• [DATA SHOWN]:
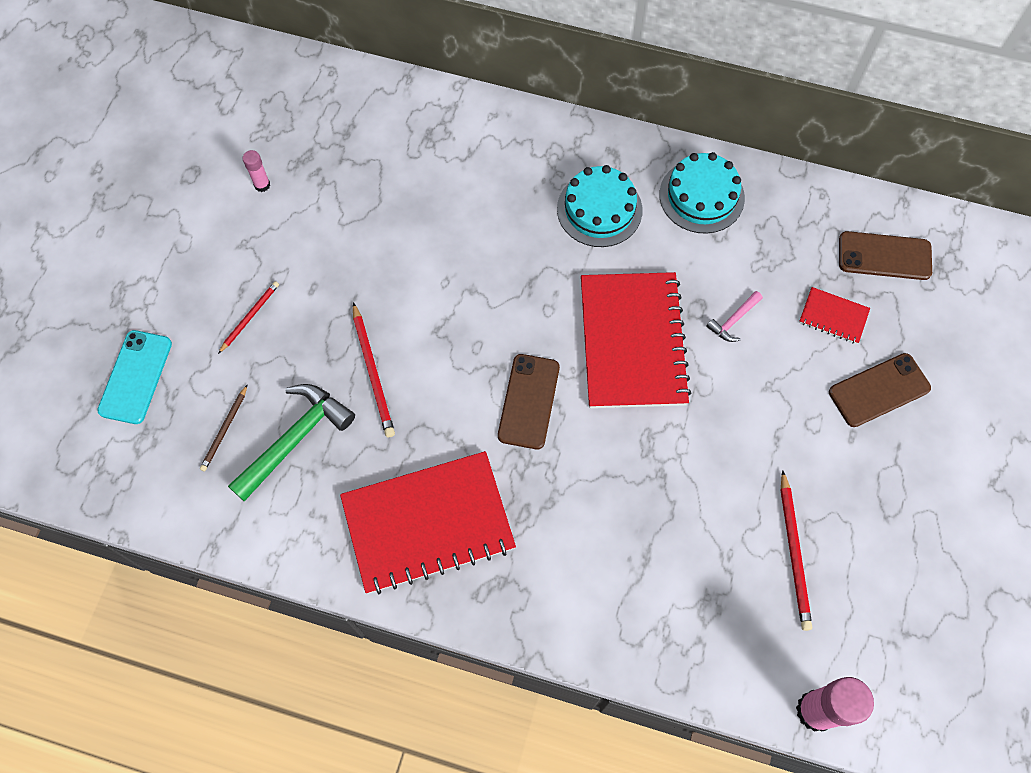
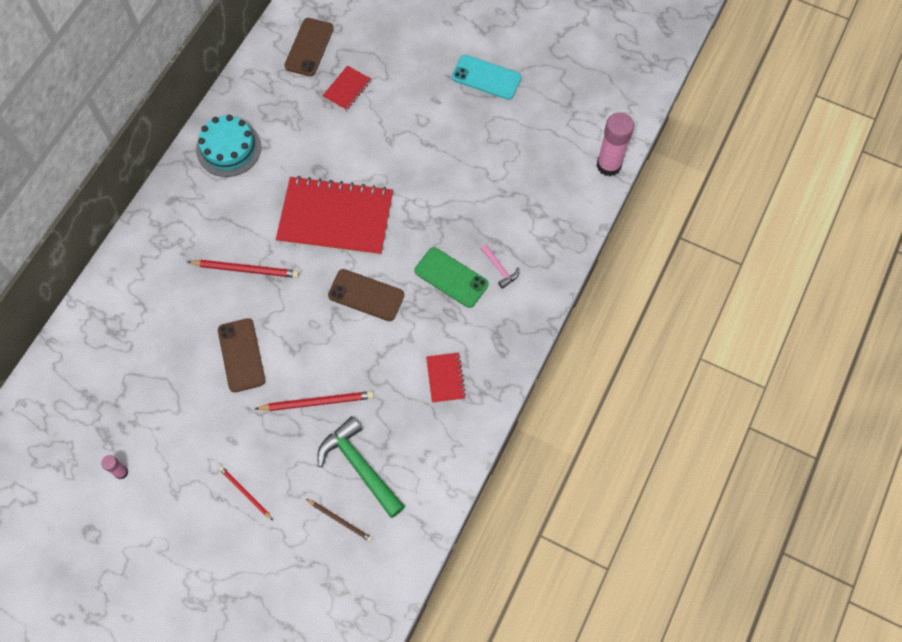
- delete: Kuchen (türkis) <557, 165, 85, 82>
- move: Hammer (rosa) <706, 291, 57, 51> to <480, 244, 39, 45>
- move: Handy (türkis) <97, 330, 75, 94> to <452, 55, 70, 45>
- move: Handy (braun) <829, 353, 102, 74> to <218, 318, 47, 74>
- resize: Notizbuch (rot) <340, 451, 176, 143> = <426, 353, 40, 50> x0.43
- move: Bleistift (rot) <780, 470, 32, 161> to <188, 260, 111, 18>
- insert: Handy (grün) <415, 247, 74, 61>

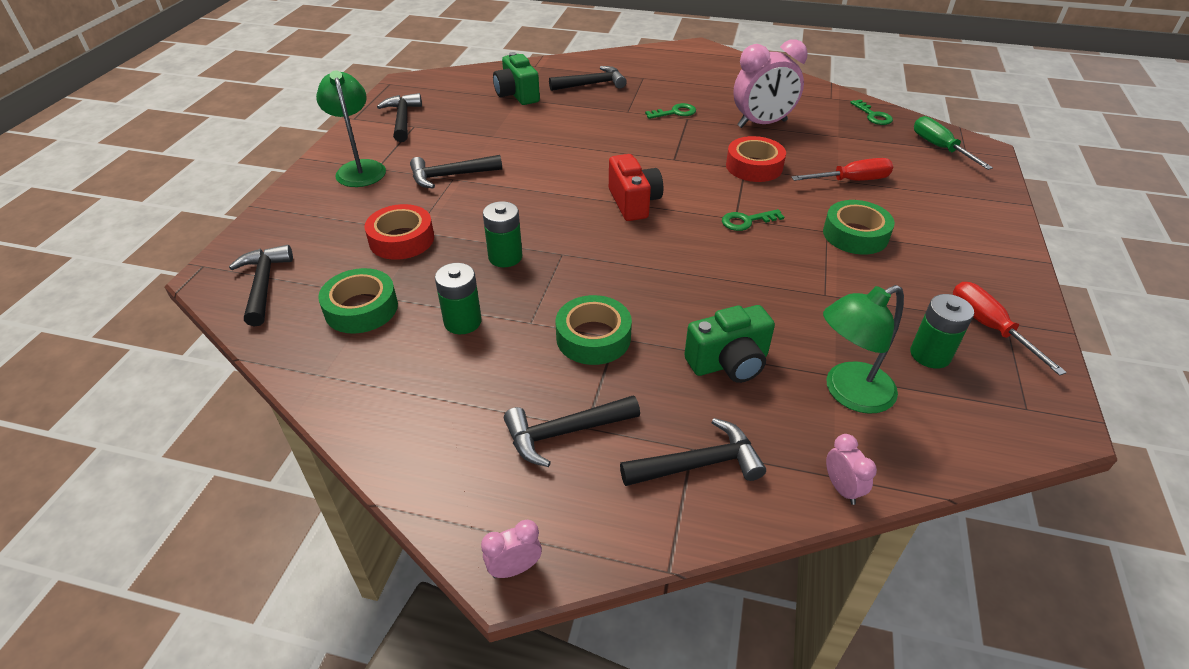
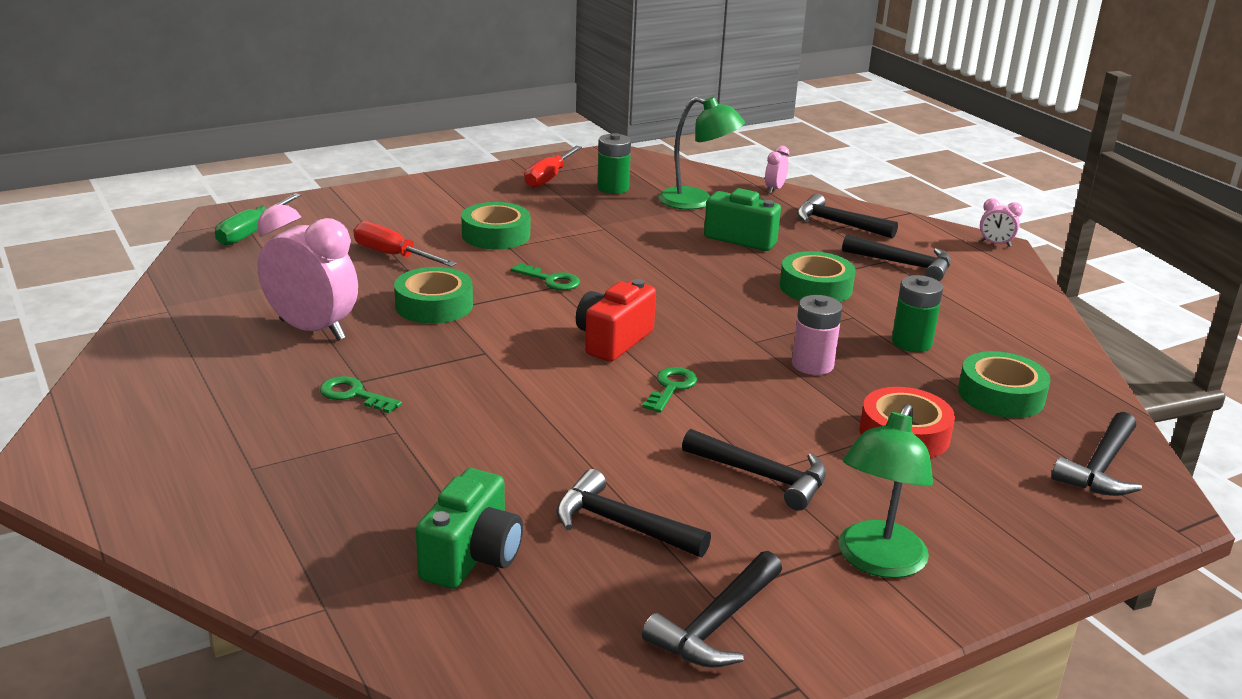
- move: Hammer (schwarz) <549, 66, 78, 25> to <556, 469, 155, 88>
- move: Schlüssel (grün) <850, 99, 43, 26> to <643, 367, 54, 46>
- recolor: Klebeband (rot) <726, 136, 60, 46> to Klebeband (grün) <394, 267, 79, 57>
- recolor: Batterie (grün) <483, 201, 39, 66> to Batterie (rosa) <792, 295, 51, 80>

• [WORK TO BE COMPLETED]: Give back, exactly as written, the stretch from the line with "- move: Hammer (rosa)" through the line with "- move: Bleistift", and no other lines from the records above.

• [TASK RESULT]:
- move: Hammer (rosa) <706, 291, 57, 51> to <480, 244, 39, 45>
- move: Handy (türkis) <97, 330, 75, 94> to <452, 55, 70, 45>
- move: Handy (braun) <829, 353, 102, 74> to <218, 318, 47, 74>
- resize: Notizbuch (rot) <340, 451, 176, 143> = <426, 353, 40, 50> x0.43
- move: Bleistift (rot) <780, 470, 32, 161> to <188, 260, 111, 18>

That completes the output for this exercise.